Working data:
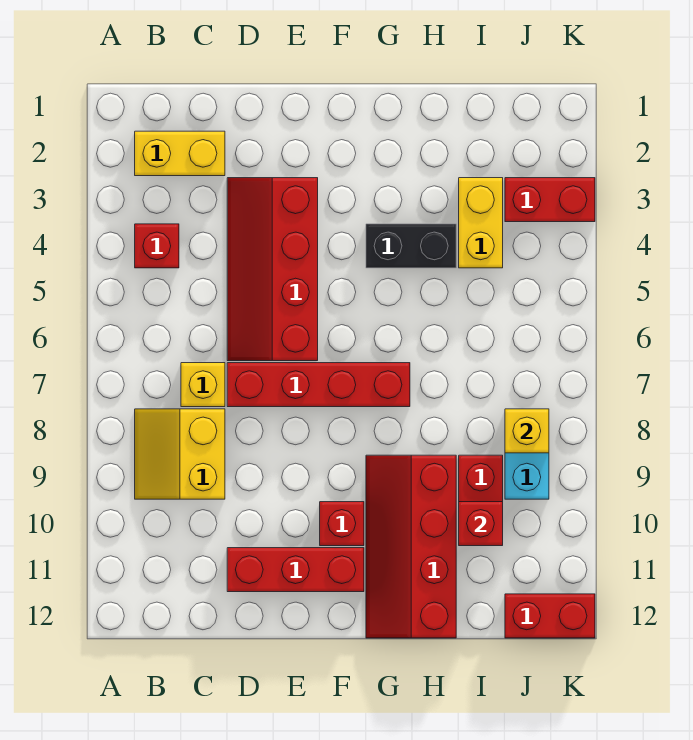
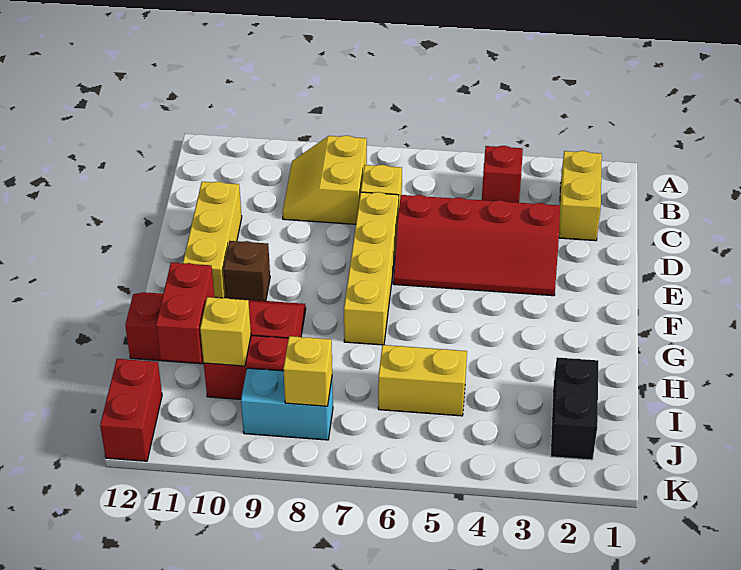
yellow slope B8:C9 level 1 top C -> yellow slope B8:C9 level 1 top 8
red slope D3:E6 level 1 top E -> red slope D3:E6 level 1 top D
red brick D7:G7 level 1 -> yellow brick D7:G7 level 1
red brick D11:F11 level 1 -> yellow brick D11:F11 level 1
red brick F10 level 1 -> brown brick F10 level 1
black brick G4:H4 level 1 -> black brick I2:J2 level 1
yellow brick I3:I4 level 1 -> yellow brick I5:I6 level 1
red brick I10 level 2 -> yellow brick I10 level 2
red brick J3:K3 level 1 -> red brick H11:I11 level 2

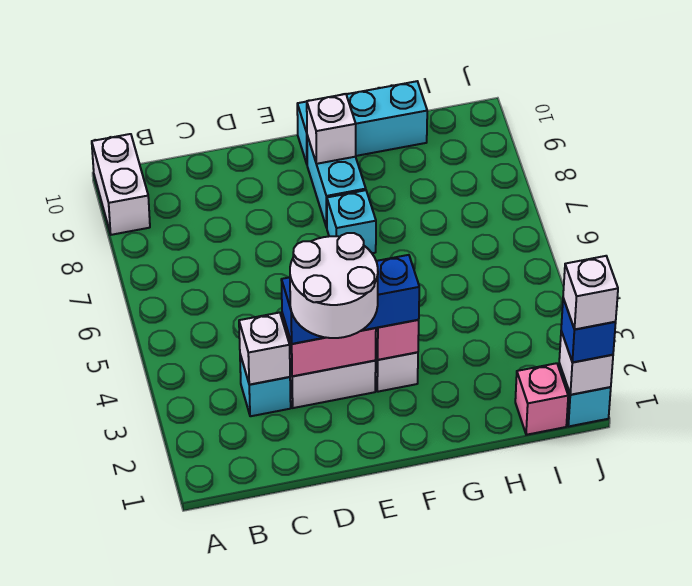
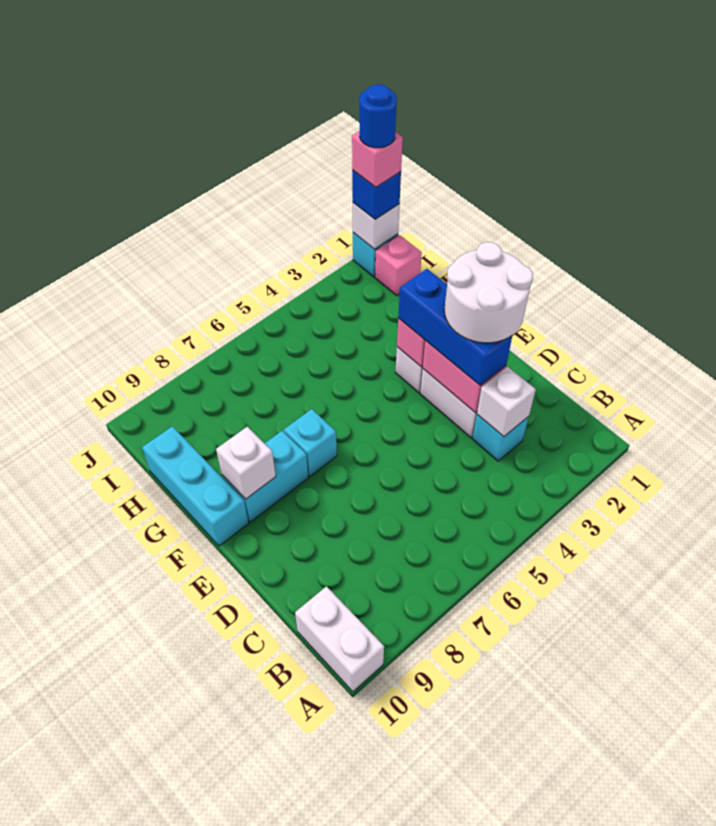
white brick A9:A10 level 1 -> white brick A10:B10 level 1
white brick J1 level 4 -> pink brick J1 level 4
none -> blue round brick J1 level 5

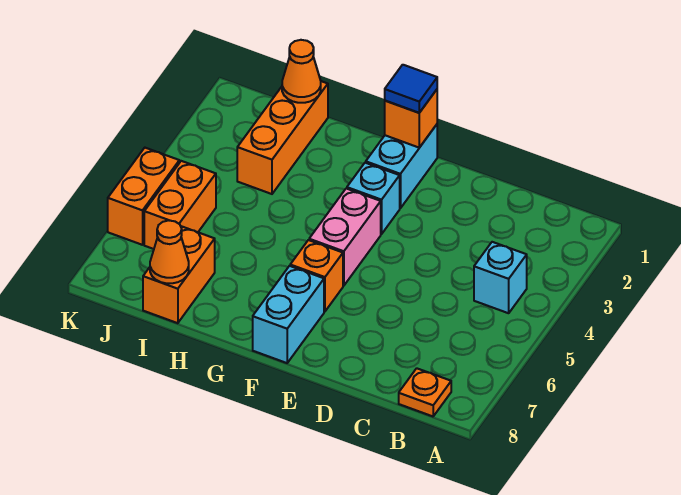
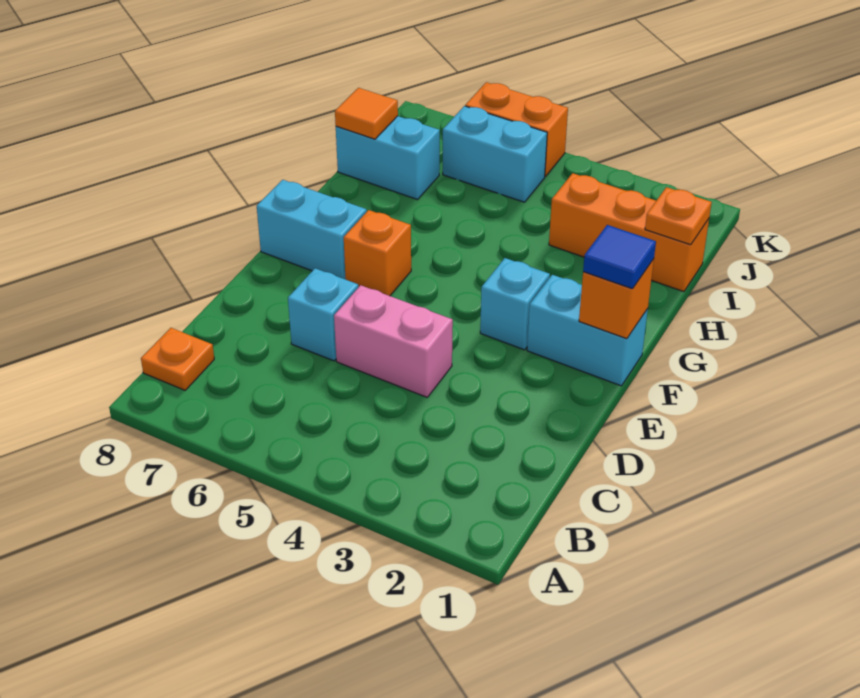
cyan brick B4 level 1 -> cyan brick D6 level 1
pink brick F4:F5 level 1 -> pink brick D4:D5 level 1
orange cone I1 level 2 -> orange plate I1 level 2
orange brick I7:I8 level 1 -> cyan brick I7:I8 level 1
orange cone I8 level 2 -> orange tile I8 level 2
orange brick J5:J6 level 1 -> cyan brick J5:J6 level 1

Task directions: Once the line containing "red brick D11:F11" has been found, write out exactly that line and each one after it through the end of the data, leaving out every picture.

Task response:
red brick D11:F11 level 1 -> yellow brick D11:F11 level 1
red brick F10 level 1 -> brown brick F10 level 1
black brick G4:H4 level 1 -> black brick I2:J2 level 1
yellow brick I3:I4 level 1 -> yellow brick I5:I6 level 1
red brick I10 level 2 -> yellow brick I10 level 2
red brick J3:K3 level 1 -> red brick H11:I11 level 2

white brick A9:A10 level 1 -> white brick A10:B10 level 1
white brick J1 level 4 -> pink brick J1 level 4
none -> blue round brick J1 level 5

cyan brick B4 level 1 -> cyan brick D6 level 1
pink brick F4:F5 level 1 -> pink brick D4:D5 level 1
orange cone I1 level 2 -> orange plate I1 level 2
orange brick I7:I8 level 1 -> cyan brick I7:I8 level 1
orange cone I8 level 2 -> orange tile I8 level 2
orange brick J5:J6 level 1 -> cyan brick J5:J6 level 1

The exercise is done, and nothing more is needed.